- **DIRECTIONS FOR THIS TASK**
Check each line of the entries for the string "LIGHT". Report only how many lines have it.

- **ENTRIES SHOWN**

- - -

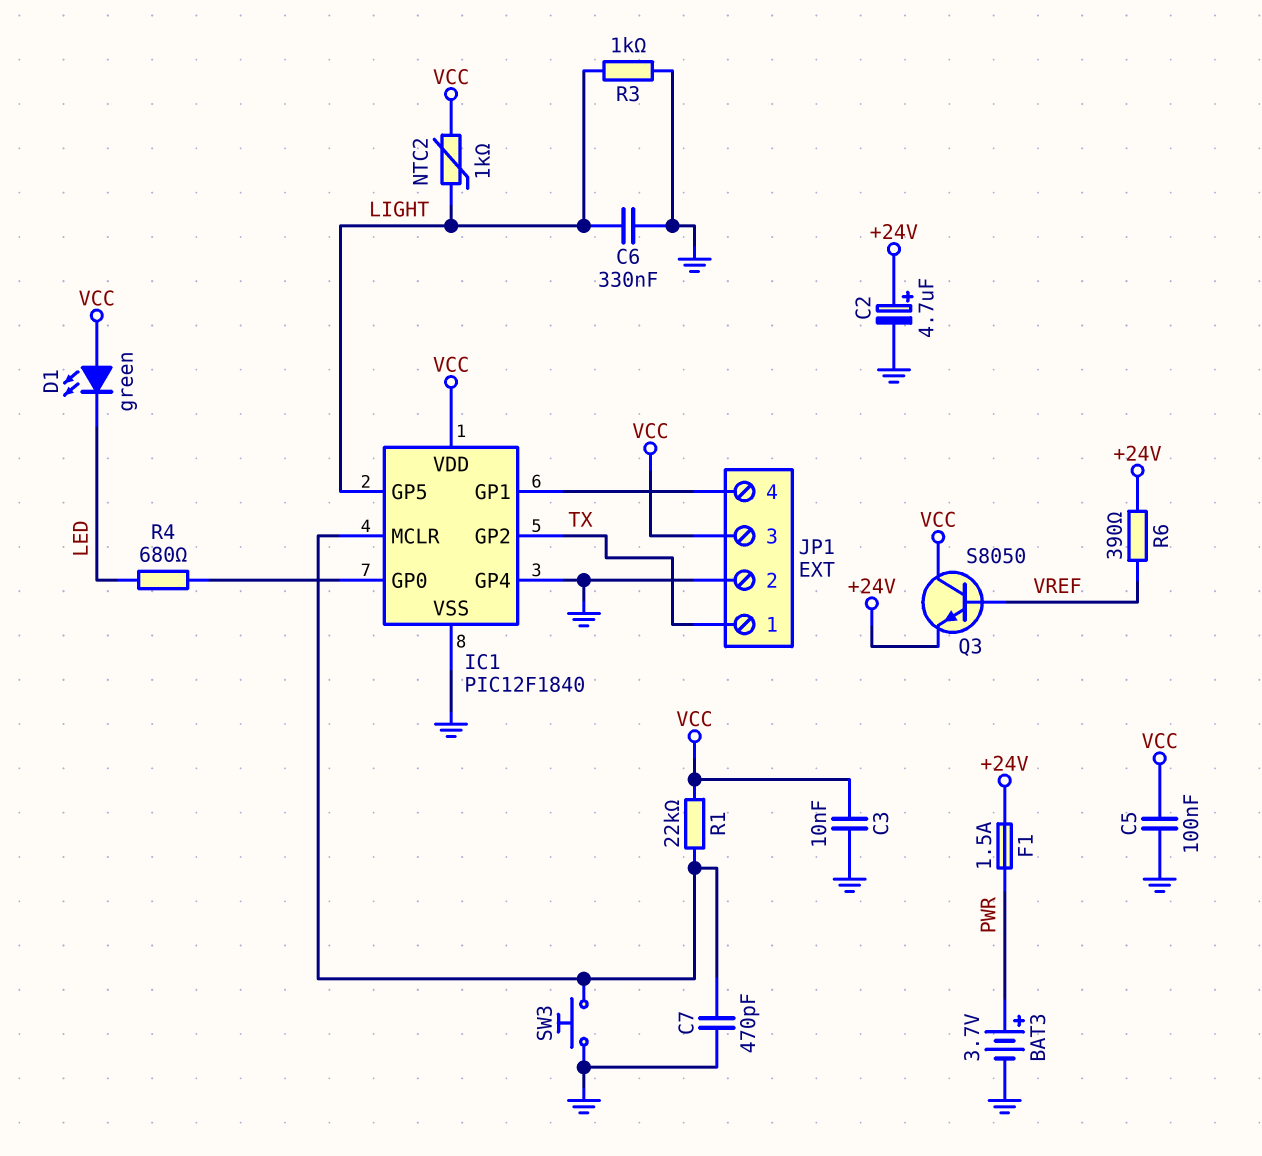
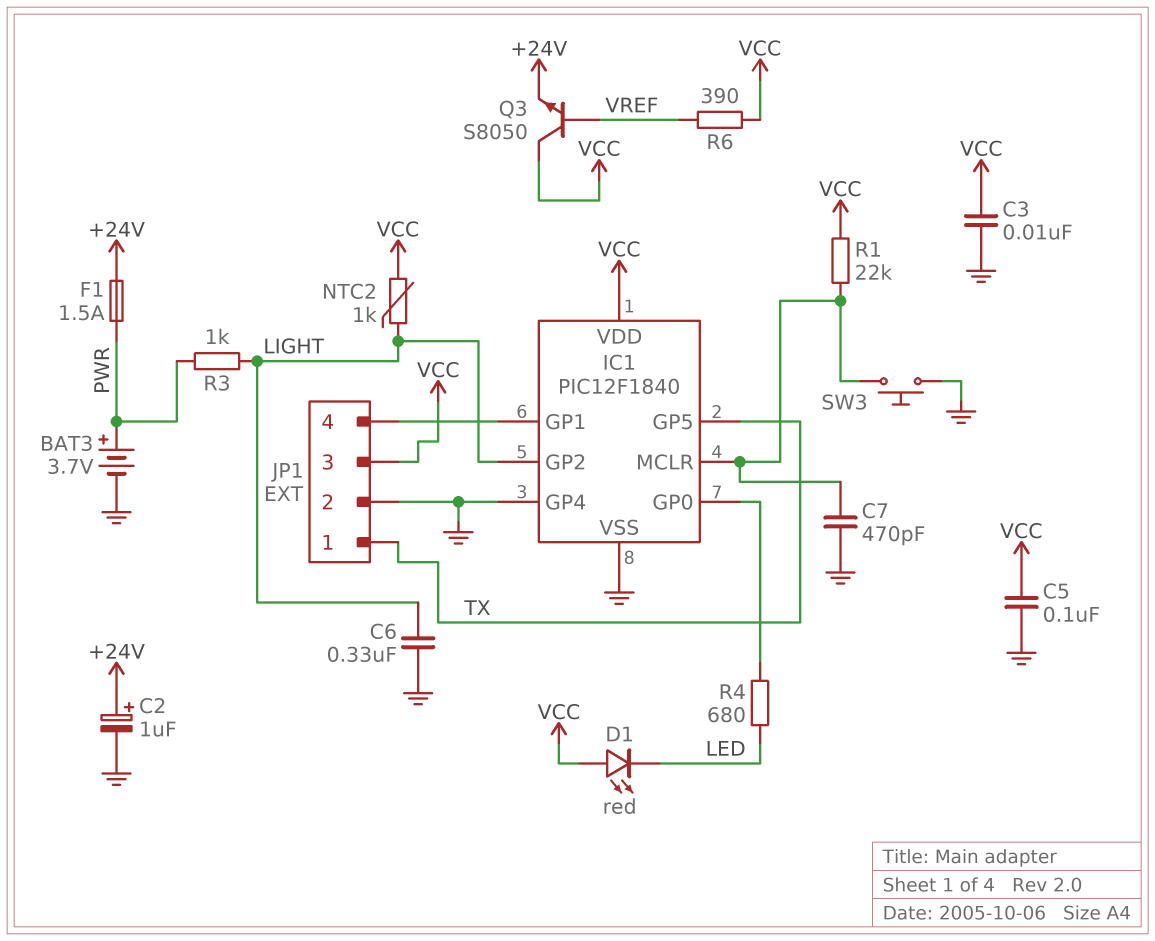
C2: 4.7uF (plus +24V, minus GND) -> 1uF (plus +24V, minus GND)
D1: LED green (A VCC, K LED) -> LED red (A VCC, K LED)
IC1 pin GP2: TX -> LIGHT
IC1 pin GP5: LIGHT -> TX
R3: 1k (GND, LIGHT) -> 1k (LIGHT, PWR)
R6: 390 (+24V, VREF) -> 390 (VCC, VREF)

- - -

- **TASK ANSWER**
3